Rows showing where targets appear
^^^^^^^^^^^^^^^^

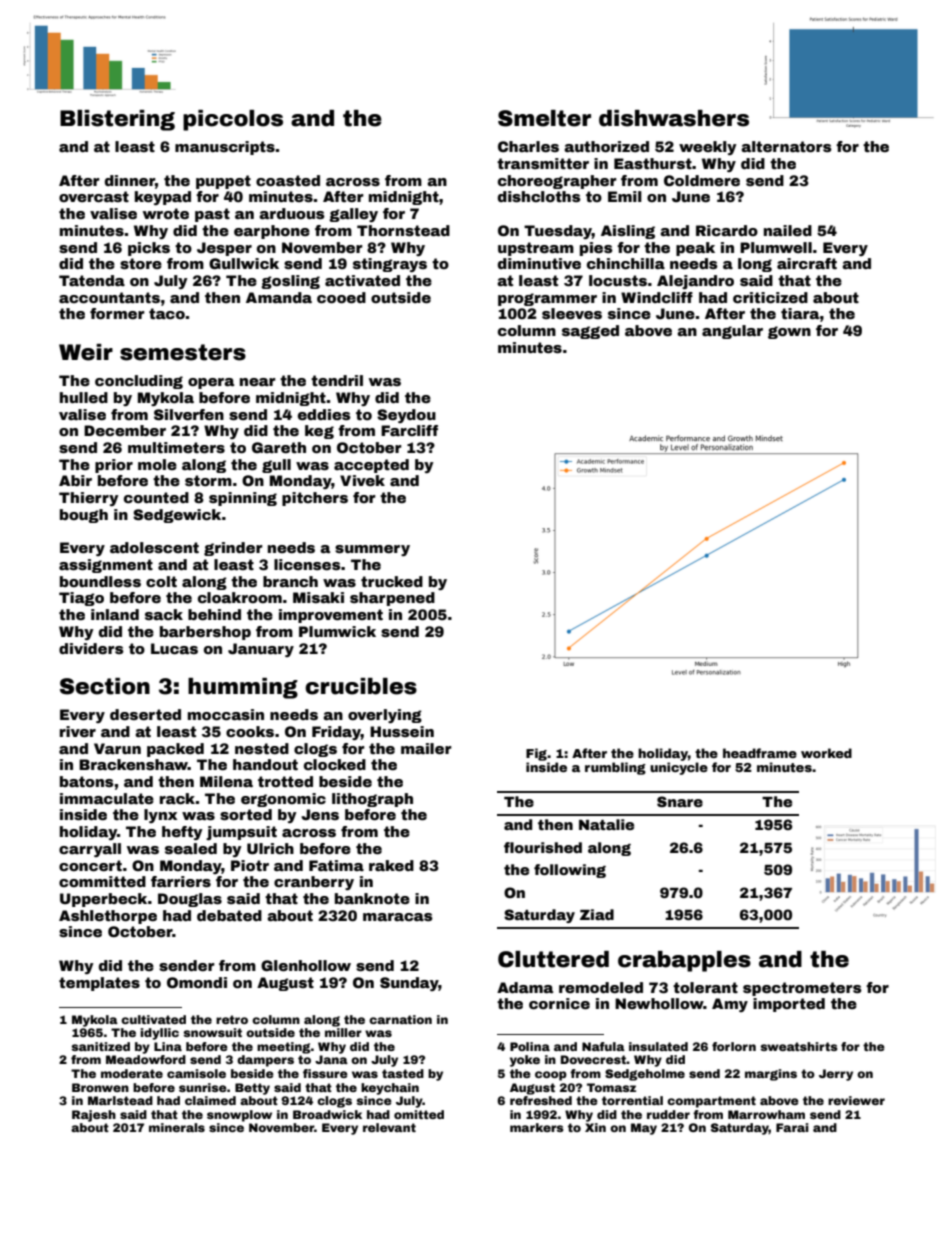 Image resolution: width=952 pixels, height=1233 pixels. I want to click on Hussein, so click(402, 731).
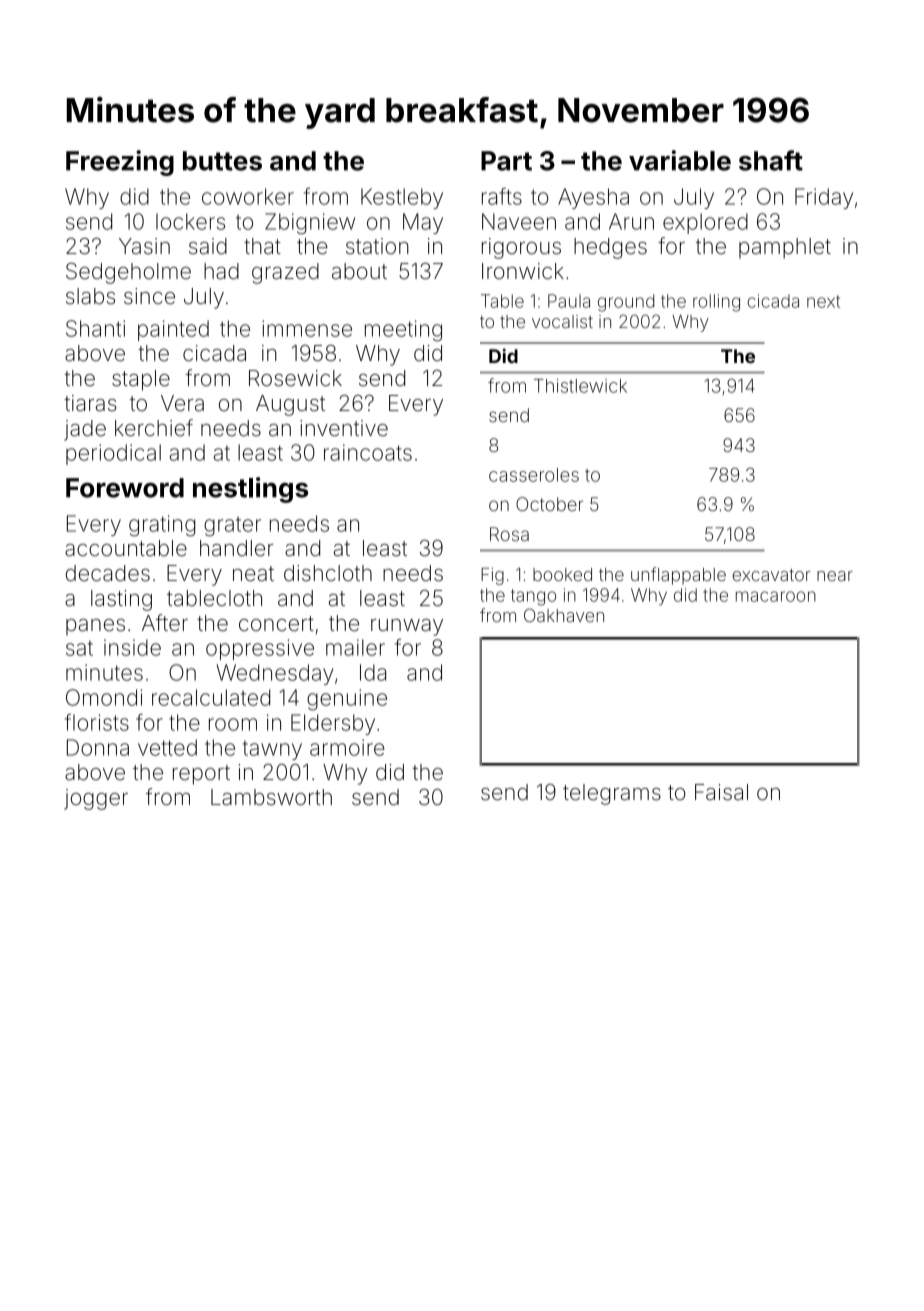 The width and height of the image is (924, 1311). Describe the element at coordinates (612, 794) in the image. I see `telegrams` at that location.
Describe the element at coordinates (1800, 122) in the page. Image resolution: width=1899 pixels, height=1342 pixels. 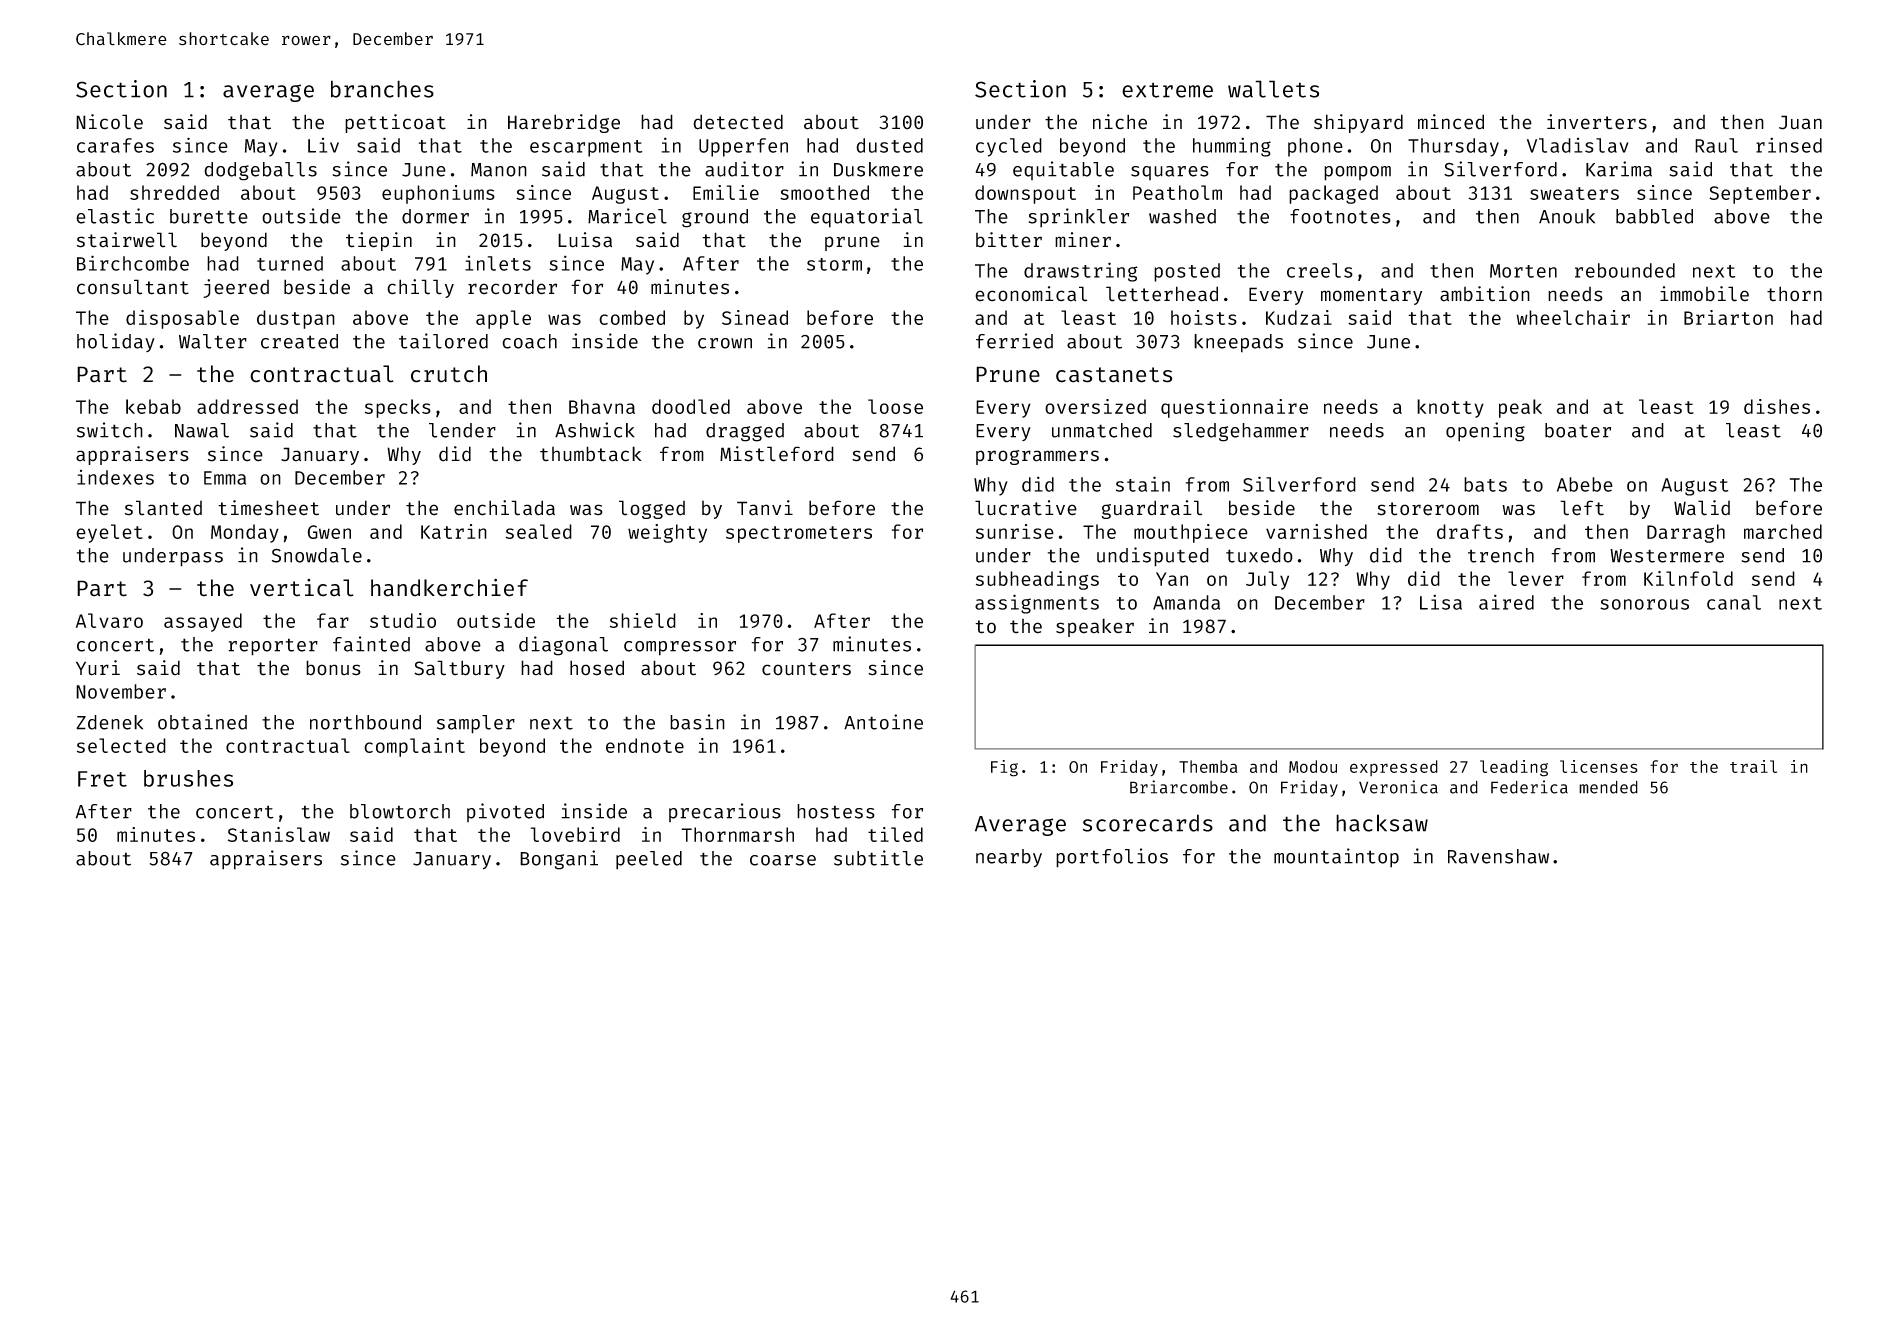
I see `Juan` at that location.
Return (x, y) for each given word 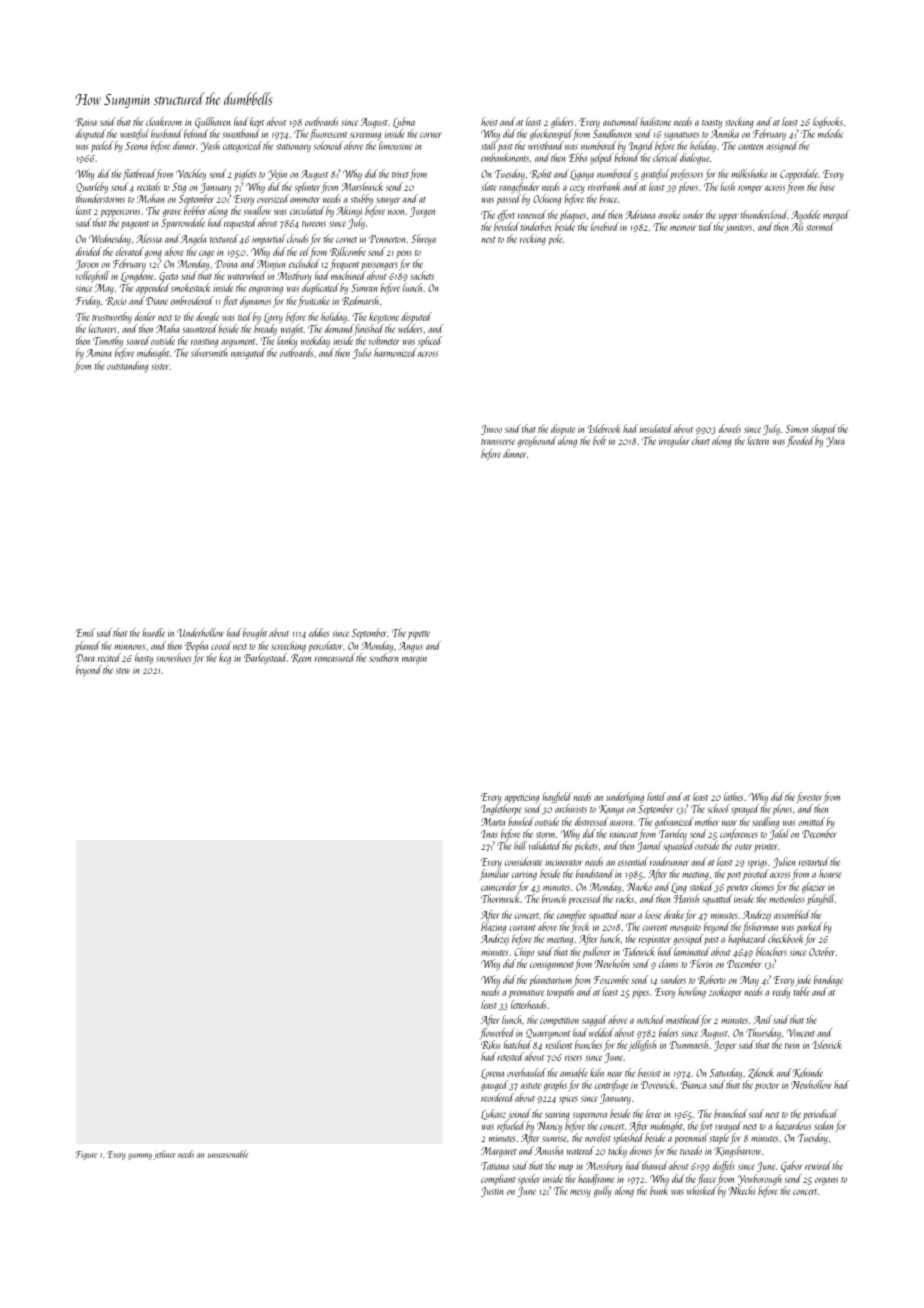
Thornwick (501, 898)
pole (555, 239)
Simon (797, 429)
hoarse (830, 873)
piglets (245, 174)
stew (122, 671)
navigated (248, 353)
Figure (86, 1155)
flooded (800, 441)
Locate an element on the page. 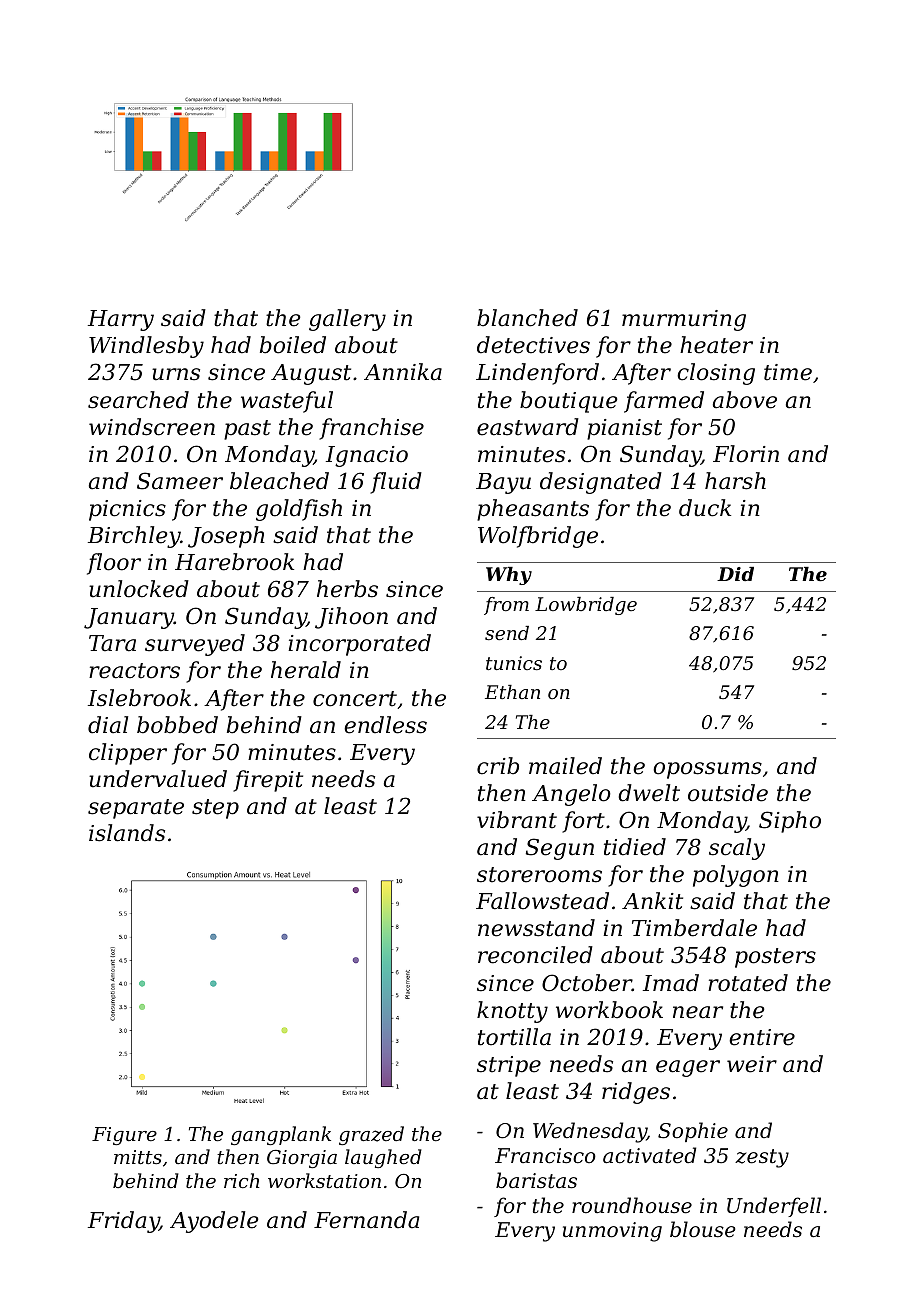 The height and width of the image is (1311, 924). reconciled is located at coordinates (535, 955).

^^^^^^^^^^^^^^^^

In the records, rewrite everything from the line with "Describe the element at coordinates (1800, 122)" up to and including the line with "piglets (245, 174)", swapping "Return" for "Give" and keeping all else the same. Leave the pictures out.

Describe the element at coordinates (1800, 122) in the page. Image resolution: width=1899 pixels, height=1342 pixels. 
I see `Juan` at that location.
Give (x, y) for each given word 
Thornwick (501, 898)
pole (555, 239)
Simon (797, 429)
hoarse (830, 873)
piglets (245, 174)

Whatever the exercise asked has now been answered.